Source data:
-------
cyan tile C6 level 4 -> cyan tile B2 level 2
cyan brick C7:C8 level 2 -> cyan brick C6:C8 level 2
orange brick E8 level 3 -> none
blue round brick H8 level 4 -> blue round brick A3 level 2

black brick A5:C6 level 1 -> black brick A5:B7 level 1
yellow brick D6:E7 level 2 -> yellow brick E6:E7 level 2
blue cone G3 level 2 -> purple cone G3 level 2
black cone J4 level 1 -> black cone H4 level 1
-------
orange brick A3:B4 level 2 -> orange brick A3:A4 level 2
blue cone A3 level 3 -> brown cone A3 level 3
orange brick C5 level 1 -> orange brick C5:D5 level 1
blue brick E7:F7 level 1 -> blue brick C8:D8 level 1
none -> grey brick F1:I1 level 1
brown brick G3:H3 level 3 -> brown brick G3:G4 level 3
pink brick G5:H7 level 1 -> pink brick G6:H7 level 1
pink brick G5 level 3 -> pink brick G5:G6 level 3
-------
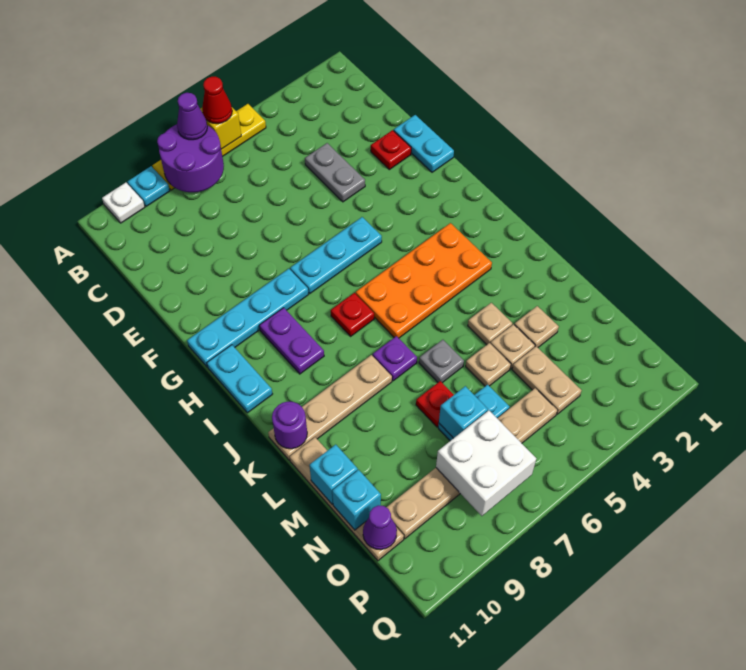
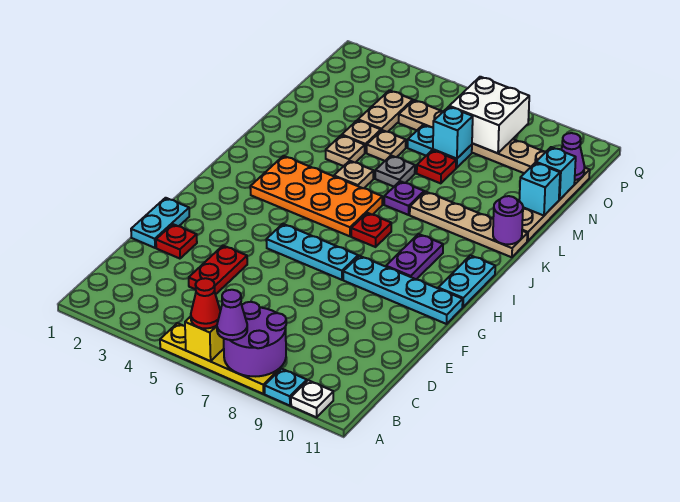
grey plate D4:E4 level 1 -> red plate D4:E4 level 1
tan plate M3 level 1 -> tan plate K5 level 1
-------
Say how many lines of the data above have the string "cyan" in them, and write nothing besides that number.

Solved problem: 2